-- Required work --
Please report each line in the material below that includes "cone".
Extracted material START
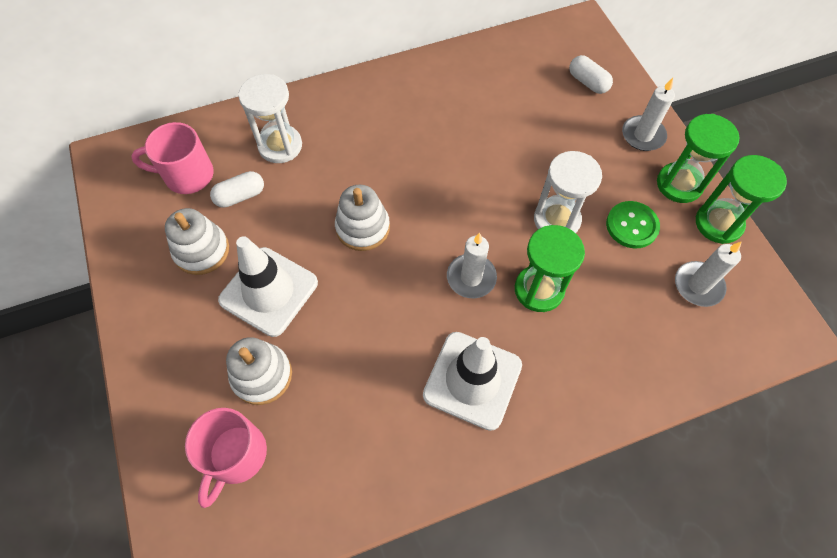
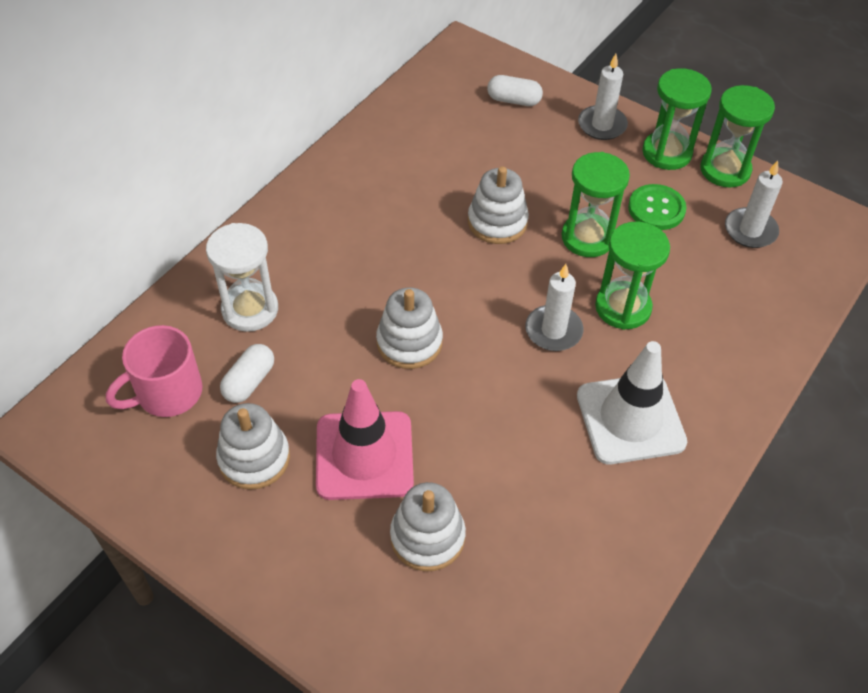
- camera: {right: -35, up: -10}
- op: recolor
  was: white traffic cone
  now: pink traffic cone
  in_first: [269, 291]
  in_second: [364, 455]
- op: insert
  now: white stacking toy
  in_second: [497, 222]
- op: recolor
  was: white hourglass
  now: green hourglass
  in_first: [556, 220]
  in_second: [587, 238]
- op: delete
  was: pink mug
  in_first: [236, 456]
Extracted material END
-- The completed task --
  was: white traffic cone
  now: pink traffic cone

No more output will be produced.